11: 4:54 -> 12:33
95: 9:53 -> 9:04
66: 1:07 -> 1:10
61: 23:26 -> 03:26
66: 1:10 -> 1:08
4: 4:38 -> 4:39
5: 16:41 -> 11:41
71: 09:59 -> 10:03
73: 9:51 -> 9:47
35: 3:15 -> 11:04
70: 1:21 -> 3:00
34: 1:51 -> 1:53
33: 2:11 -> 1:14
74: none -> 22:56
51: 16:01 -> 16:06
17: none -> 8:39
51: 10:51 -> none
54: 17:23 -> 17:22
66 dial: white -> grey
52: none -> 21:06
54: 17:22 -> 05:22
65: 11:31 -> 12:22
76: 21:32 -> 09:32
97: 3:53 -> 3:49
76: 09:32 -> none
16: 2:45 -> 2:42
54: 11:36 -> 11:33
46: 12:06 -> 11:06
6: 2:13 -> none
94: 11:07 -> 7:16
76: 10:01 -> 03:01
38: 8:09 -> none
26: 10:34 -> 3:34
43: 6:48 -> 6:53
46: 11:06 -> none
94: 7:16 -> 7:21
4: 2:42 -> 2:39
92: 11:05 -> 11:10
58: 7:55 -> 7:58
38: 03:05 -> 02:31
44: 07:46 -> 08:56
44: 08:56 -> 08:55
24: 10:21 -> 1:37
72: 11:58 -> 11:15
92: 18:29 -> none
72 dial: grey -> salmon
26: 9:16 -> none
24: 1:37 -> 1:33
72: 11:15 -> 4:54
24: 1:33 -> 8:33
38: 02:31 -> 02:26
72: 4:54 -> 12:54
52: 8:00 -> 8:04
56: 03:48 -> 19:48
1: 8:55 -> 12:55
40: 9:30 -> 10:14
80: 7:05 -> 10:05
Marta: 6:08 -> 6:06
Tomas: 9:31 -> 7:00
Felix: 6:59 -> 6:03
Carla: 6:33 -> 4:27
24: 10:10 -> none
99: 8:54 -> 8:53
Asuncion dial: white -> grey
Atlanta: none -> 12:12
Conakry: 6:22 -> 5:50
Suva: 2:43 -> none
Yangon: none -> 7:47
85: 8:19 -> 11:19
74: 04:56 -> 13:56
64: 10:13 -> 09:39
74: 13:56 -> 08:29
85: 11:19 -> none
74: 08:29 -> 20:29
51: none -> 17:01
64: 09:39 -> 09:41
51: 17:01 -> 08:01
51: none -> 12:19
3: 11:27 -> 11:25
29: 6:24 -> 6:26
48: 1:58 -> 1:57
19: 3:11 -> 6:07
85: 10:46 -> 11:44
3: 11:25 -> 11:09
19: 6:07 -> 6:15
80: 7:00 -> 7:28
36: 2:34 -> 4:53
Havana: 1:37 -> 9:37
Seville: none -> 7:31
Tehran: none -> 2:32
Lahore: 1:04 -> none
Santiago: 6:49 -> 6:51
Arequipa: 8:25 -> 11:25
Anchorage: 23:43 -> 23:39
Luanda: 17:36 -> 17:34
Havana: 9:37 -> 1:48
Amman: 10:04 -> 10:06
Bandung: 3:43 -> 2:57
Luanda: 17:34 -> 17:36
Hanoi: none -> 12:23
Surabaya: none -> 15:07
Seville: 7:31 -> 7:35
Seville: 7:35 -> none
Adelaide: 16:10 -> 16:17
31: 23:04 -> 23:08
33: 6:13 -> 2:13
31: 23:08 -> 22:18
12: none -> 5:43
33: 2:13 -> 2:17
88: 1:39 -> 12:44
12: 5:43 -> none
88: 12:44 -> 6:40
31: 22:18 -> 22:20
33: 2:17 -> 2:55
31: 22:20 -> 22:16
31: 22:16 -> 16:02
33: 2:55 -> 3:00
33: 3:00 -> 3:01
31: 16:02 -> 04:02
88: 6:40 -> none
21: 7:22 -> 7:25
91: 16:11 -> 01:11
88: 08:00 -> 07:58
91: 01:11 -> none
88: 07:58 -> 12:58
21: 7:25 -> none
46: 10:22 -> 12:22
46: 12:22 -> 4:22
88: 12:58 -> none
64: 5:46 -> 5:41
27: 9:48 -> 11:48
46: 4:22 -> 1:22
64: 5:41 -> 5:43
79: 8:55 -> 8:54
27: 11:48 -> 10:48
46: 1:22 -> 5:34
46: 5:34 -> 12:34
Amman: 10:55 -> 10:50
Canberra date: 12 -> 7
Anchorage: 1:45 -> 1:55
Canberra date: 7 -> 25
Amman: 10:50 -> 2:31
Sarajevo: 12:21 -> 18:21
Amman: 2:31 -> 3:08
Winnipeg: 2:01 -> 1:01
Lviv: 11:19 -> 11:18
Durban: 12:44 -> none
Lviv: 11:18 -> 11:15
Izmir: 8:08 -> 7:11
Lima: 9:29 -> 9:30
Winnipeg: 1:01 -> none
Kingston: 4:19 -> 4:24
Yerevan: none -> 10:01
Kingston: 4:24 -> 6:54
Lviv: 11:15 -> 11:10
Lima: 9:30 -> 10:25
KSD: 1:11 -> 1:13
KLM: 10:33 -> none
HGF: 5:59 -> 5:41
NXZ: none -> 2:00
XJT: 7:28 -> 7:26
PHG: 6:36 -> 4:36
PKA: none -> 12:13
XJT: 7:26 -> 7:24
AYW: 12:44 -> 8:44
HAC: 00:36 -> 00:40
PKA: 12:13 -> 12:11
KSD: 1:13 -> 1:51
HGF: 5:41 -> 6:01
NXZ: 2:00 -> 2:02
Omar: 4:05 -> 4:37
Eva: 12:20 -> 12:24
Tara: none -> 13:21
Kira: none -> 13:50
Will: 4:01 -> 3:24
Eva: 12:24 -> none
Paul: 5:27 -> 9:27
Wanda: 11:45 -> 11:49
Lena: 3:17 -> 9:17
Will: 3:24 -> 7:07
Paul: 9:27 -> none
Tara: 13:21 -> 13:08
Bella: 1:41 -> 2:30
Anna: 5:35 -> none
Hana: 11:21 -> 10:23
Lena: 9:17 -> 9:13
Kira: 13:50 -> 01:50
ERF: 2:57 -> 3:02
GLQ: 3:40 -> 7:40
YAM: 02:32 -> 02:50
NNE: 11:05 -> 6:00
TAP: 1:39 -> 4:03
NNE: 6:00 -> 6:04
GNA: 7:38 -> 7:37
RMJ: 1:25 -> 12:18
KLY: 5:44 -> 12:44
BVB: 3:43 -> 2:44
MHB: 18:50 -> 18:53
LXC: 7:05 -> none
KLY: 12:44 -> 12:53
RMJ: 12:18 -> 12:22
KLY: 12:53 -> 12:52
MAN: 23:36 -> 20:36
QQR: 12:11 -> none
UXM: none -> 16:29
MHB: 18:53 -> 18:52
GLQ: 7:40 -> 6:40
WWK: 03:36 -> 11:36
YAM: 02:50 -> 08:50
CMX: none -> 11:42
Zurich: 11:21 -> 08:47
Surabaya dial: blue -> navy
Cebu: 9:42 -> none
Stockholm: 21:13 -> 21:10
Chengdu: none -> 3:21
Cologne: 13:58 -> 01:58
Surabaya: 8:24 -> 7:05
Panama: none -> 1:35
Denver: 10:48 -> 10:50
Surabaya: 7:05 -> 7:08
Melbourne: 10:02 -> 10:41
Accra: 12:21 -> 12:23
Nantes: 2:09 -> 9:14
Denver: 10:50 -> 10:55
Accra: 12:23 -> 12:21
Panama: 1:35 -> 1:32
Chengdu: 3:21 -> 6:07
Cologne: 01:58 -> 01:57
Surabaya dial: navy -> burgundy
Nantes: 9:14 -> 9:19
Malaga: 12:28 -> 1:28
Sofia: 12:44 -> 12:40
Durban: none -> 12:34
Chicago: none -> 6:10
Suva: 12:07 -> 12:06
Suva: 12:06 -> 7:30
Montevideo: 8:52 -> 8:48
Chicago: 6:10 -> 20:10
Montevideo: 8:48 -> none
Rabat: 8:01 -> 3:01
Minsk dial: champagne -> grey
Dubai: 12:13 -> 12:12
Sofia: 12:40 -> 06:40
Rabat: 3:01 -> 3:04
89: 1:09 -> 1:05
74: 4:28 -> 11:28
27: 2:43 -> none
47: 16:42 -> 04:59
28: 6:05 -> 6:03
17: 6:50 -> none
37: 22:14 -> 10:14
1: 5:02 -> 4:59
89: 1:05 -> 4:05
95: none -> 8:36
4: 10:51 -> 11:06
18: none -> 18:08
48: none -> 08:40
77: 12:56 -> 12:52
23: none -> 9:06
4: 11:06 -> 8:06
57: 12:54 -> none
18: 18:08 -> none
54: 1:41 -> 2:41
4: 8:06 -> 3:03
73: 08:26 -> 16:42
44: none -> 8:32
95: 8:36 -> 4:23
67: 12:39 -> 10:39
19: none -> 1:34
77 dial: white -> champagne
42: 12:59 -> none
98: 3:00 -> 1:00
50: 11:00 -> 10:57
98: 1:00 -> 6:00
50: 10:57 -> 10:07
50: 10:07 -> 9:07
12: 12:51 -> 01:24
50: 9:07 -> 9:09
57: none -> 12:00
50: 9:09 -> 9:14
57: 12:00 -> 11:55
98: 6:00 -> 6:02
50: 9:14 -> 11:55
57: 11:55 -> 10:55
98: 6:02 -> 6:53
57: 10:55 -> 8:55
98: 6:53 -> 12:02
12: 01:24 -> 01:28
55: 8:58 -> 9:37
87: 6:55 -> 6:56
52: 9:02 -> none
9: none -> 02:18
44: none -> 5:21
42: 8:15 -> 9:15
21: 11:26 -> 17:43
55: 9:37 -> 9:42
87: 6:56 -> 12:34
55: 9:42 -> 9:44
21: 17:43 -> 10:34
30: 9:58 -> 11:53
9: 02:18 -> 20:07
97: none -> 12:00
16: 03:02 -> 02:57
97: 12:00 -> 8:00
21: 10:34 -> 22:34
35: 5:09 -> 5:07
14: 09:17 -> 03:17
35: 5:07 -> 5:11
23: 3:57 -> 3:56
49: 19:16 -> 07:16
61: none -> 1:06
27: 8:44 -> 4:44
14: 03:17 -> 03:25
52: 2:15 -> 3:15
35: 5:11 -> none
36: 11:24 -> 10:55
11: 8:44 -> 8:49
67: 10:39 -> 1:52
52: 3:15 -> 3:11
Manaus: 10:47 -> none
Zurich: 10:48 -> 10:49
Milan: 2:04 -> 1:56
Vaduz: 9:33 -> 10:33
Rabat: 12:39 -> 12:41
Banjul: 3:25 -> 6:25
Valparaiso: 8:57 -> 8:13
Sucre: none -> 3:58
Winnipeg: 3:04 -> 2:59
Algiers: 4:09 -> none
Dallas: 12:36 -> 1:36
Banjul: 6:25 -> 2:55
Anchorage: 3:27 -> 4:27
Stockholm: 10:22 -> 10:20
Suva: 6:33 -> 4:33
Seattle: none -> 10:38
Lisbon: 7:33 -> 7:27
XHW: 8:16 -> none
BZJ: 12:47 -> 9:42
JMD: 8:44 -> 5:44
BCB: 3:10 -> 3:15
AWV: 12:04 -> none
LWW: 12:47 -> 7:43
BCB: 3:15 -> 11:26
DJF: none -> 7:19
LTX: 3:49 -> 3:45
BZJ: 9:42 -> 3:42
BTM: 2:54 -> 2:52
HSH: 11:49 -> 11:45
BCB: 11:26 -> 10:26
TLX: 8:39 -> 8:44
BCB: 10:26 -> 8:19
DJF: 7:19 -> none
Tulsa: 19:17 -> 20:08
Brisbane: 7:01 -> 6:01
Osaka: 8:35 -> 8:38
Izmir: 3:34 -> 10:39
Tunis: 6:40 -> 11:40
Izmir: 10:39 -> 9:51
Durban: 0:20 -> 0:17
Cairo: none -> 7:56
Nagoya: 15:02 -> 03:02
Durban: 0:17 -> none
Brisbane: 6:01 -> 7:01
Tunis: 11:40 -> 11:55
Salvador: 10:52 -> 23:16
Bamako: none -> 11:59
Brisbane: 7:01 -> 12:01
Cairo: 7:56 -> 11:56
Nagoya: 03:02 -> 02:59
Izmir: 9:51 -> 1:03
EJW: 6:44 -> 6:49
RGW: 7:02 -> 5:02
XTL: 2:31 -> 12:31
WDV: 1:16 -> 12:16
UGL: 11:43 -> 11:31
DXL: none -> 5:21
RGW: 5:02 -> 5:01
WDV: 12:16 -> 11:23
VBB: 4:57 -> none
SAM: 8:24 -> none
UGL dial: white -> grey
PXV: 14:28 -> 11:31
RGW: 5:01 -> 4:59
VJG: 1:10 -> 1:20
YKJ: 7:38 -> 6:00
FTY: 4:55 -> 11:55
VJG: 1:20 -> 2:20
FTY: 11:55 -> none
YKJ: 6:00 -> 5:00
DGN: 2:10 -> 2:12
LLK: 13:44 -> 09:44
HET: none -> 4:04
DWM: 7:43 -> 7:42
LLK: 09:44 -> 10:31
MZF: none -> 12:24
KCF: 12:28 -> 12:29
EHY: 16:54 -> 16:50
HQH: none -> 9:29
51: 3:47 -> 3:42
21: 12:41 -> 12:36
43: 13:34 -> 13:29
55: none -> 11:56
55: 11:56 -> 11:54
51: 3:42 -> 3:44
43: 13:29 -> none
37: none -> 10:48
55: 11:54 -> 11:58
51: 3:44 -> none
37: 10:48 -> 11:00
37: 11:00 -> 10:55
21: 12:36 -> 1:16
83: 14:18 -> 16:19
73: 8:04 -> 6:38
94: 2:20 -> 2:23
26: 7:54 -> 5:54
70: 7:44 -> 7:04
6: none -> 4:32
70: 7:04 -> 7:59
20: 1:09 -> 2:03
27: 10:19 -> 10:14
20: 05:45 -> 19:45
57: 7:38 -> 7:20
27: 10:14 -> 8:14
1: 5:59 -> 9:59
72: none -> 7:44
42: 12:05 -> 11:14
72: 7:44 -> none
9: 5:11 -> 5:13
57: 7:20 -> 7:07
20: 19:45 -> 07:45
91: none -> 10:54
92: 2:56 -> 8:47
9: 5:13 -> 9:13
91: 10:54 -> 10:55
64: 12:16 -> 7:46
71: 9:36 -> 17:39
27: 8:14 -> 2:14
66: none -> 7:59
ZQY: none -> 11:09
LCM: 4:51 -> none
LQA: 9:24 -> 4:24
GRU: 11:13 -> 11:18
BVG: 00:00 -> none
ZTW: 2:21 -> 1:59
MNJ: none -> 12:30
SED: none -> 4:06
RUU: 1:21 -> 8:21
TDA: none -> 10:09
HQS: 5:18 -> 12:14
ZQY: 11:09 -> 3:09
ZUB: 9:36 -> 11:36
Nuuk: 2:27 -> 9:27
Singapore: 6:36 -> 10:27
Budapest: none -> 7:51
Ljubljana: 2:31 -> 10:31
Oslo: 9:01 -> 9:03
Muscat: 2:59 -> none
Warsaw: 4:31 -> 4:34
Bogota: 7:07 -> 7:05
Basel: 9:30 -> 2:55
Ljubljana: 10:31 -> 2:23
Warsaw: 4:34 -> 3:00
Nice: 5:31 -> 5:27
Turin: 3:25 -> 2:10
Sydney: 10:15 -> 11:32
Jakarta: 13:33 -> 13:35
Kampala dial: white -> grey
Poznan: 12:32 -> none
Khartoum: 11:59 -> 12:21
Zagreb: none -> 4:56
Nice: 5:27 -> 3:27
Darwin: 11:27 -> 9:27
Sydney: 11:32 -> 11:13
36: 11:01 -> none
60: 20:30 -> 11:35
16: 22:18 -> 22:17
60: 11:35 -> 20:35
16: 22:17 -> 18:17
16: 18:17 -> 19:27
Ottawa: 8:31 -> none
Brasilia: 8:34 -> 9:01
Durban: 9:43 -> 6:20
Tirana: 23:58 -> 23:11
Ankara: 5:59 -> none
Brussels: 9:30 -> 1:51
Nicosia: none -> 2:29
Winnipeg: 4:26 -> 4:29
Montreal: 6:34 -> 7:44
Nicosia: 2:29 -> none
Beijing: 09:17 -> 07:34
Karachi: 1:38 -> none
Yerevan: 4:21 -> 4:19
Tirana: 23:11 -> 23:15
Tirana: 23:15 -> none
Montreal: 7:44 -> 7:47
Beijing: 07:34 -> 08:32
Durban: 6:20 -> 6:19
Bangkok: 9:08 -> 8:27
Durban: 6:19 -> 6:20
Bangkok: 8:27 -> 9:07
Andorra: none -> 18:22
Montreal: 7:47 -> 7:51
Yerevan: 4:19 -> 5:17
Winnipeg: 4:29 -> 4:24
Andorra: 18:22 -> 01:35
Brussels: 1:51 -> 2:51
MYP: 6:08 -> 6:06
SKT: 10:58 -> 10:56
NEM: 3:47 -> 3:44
--------------------
**WRITTEN EXERCISE**
Can you write out, word for word, each line from the start of the records through the line containing "46: 11:06 -> none", including that line?

**RESULT**
11: 4:54 -> 12:33
95: 9:53 -> 9:04
66: 1:07 -> 1:10
61: 23:26 -> 03:26
66: 1:10 -> 1:08
4: 4:38 -> 4:39
5: 16:41 -> 11:41
71: 09:59 -> 10:03
73: 9:51 -> 9:47
35: 3:15 -> 11:04
70: 1:21 -> 3:00
34: 1:51 -> 1:53
33: 2:11 -> 1:14
74: none -> 22:56
51: 16:01 -> 16:06
17: none -> 8:39
51: 10:51 -> none
54: 17:23 -> 17:22
66 dial: white -> grey
52: none -> 21:06
54: 17:22 -> 05:22
65: 11:31 -> 12:22
76: 21:32 -> 09:32
97: 3:53 -> 3:49
76: 09:32 -> none
16: 2:45 -> 2:42
54: 11:36 -> 11:33
46: 12:06 -> 11:06
6: 2:13 -> none
94: 11:07 -> 7:16
76: 10:01 -> 03:01
38: 8:09 -> none
26: 10:34 -> 3:34
43: 6:48 -> 6:53
46: 11:06 -> none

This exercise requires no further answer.